++++ RECORDS TO PROCESS ++++

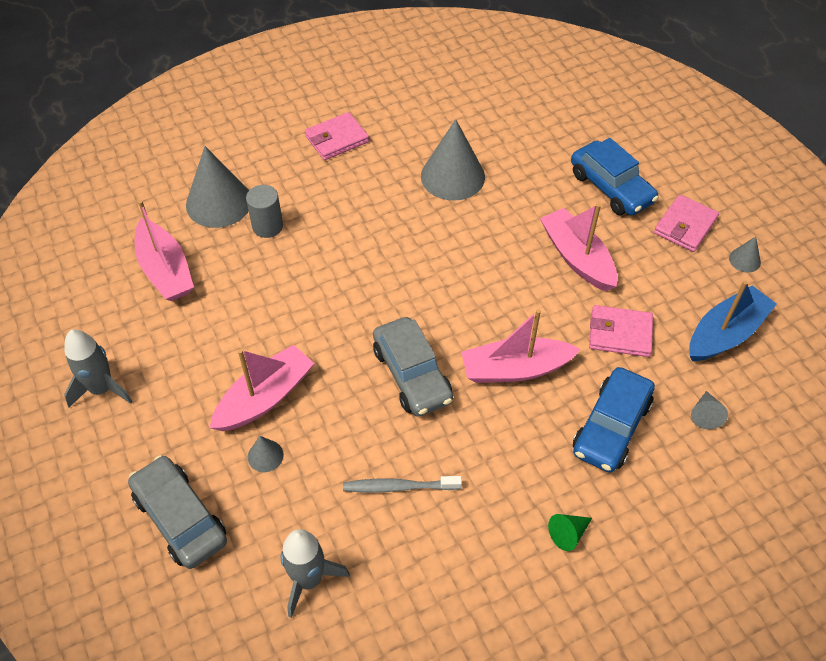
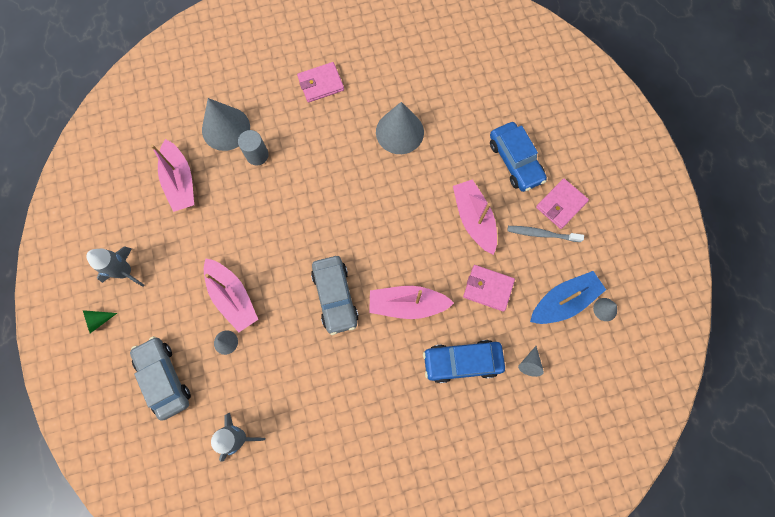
camera: 10 degrees right, 20 degrees up
pink boat [210,344,315,431] -> pink boat turned 90 degrees clockwise [204,258,258,332]
grey toothbrush [343,476,462,493] -> grey toothbrush moved to [507,226,584,242]
green cone [548,514,592,551] -> green cone moved to [83,310,117,333]
blue car [573,367,655,472] -> blue car turned 45 degrees clockwise [423,340,505,383]
grey cone [729,236,761,273] -> grey cone moved to [593,298,617,321]

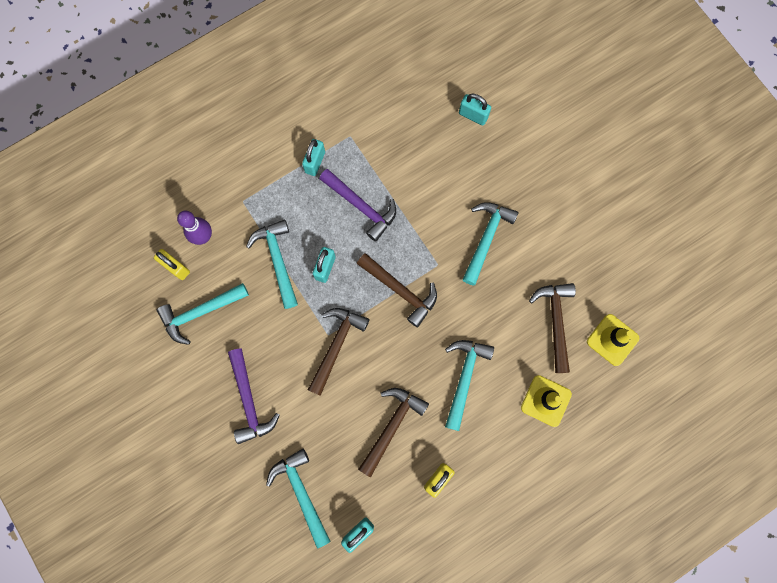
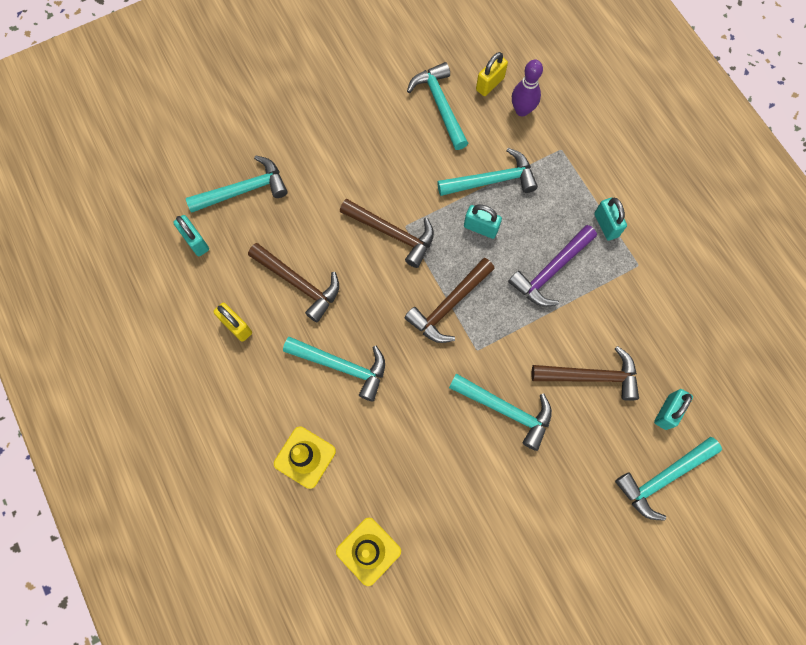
camera: 95 degrees right, 5 degrees down
purple hammer [228,348,280,444] -> none
turquoise padlock [302,139,325,176] -> turquoise padlock turned 45 degrees clockwise [594,197,627,241]
brown hammer [529,283,576,373] -> brown hammer moved to [532,346,639,401]
none -> turquoise hammer [615,437,722,521]

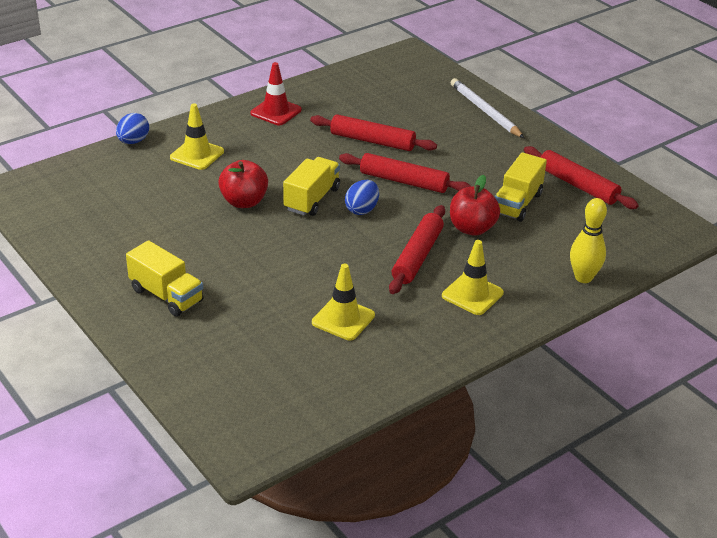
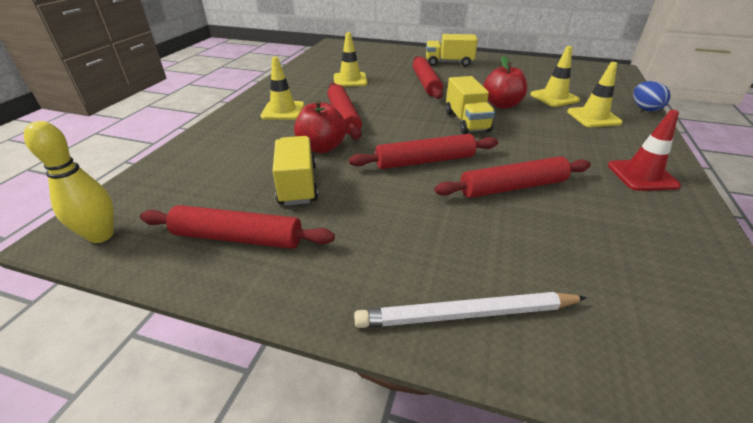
camera: 145 degrees right, 0 degrees up
blue egg [345,180,379,215] -> none
white pencil [450,78,524,138] -> white pencil turned 150 degrees clockwise [354,292,587,328]
yellow bowling pin [570,198,607,283] -> yellow bowling pin moved to [24,121,114,243]
none -> red rolling pin [413,56,443,99]
none -> yellow traffic cone [530,46,580,107]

++++

THE PROBLEM: Each record has to be set down verbatim, and the pictures must not appear in the copy.

REPLY TO THE EXERCISE:
camera: 10 degrees right, 20 degrees up
pink boat [210,344,315,431] -> pink boat turned 90 degrees clockwise [204,258,258,332]
grey toothbrush [343,476,462,493] -> grey toothbrush moved to [507,226,584,242]
green cone [548,514,592,551] -> green cone moved to [83,310,117,333]
blue car [573,367,655,472] -> blue car turned 45 degrees clockwise [423,340,505,383]
grey cone [729,236,761,273] -> grey cone moved to [593,298,617,321]

camera: 95 degrees right, 5 degrees down
purple hammer [228,348,280,444] -> none
turquoise padlock [302,139,325,176] -> turquoise padlock turned 45 degrees clockwise [594,197,627,241]
brown hammer [529,283,576,373] -> brown hammer moved to [532,346,639,401]
none -> turquoise hammer [615,437,722,521]

camera: 145 degrees right, 0 degrees up
blue egg [345,180,379,215] -> none
white pencil [450,78,524,138] -> white pencil turned 150 degrees clockwise [354,292,587,328]
yellow bowling pin [570,198,607,283] -> yellow bowling pin moved to [24,121,114,243]
none -> red rolling pin [413,56,443,99]
none -> yellow traffic cone [530,46,580,107]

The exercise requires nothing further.